Content revision data
++++++

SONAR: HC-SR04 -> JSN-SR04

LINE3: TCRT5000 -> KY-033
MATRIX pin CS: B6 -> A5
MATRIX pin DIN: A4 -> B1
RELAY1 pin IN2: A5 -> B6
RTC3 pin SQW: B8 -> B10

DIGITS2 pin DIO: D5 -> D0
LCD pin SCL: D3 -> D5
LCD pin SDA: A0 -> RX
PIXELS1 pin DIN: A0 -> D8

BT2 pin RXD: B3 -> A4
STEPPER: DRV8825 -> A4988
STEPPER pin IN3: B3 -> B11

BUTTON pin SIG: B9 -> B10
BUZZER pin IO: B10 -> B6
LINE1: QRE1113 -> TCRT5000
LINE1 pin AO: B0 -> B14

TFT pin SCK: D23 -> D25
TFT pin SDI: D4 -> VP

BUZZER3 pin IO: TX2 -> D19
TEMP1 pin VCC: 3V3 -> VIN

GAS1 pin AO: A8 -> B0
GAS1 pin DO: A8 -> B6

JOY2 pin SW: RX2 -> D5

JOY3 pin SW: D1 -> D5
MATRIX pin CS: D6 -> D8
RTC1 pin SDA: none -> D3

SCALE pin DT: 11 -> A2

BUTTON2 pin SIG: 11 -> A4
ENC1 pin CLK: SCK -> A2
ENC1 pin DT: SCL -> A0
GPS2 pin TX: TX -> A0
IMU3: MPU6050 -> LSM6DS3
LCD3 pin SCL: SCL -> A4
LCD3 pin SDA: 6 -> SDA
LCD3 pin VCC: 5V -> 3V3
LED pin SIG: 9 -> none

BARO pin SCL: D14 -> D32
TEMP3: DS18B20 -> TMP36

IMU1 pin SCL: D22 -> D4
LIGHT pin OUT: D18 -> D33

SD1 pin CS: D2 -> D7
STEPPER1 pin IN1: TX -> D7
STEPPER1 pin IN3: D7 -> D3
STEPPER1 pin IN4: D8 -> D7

++++++

What is required:
Reproduce every entry above so that each one matches its source exactly.

Task answer:
SONAR: HC-SR04 -> JSN-SR04

LINE3: TCRT5000 -> KY-033
MATRIX pin CS: B6 -> A5
MATRIX pin DIN: A4 -> B1
RELAY1 pin IN2: A5 -> B6
RTC3 pin SQW: B8 -> B10

DIGITS2 pin DIO: D5 -> D0
LCD pin SCL: D3 -> D5
LCD pin SDA: A0 -> RX
PIXELS1 pin DIN: A0 -> D8

BT2 pin RXD: B3 -> A4
STEPPER: DRV8825 -> A4988
STEPPER pin IN3: B3 -> B11

BUTTON pin SIG: B9 -> B10
BUZZER pin IO: B10 -> B6
LINE1: QRE1113 -> TCRT5000
LINE1 pin AO: B0 -> B14

TFT pin SCK: D23 -> D25
TFT pin SDI: D4 -> VP

BUZZER3 pin IO: TX2 -> D19
TEMP1 pin VCC: 3V3 -> VIN

GAS1 pin AO: A8 -> B0
GAS1 pin DO: A8 -> B6

JOY2 pin SW: RX2 -> D5

JOY3 pin SW: D1 -> D5
MATRIX pin CS: D6 -> D8
RTC1 pin SDA: none -> D3

SCALE pin DT: 11 -> A2

BUTTON2 pin SIG: 11 -> A4
ENC1 pin CLK: SCK -> A2
ENC1 pin DT: SCL -> A0
GPS2 pin TX: TX -> A0
IMU3: MPU6050 -> LSM6DS3
LCD3 pin SCL: SCL -> A4
LCD3 pin SDA: 6 -> SDA
LCD3 pin VCC: 5V -> 3V3
LED pin SIG: 9 -> none

BARO pin SCL: D14 -> D32
TEMP3: DS18B20 -> TMP36

IMU1 pin SCL: D22 -> D4
LIGHT pin OUT: D18 -> D33

SD1 pin CS: D2 -> D7
STEPPER1 pin IN1: TX -> D7
STEPPER1 pin IN3: D7 -> D3
STEPPER1 pin IN4: D8 -> D7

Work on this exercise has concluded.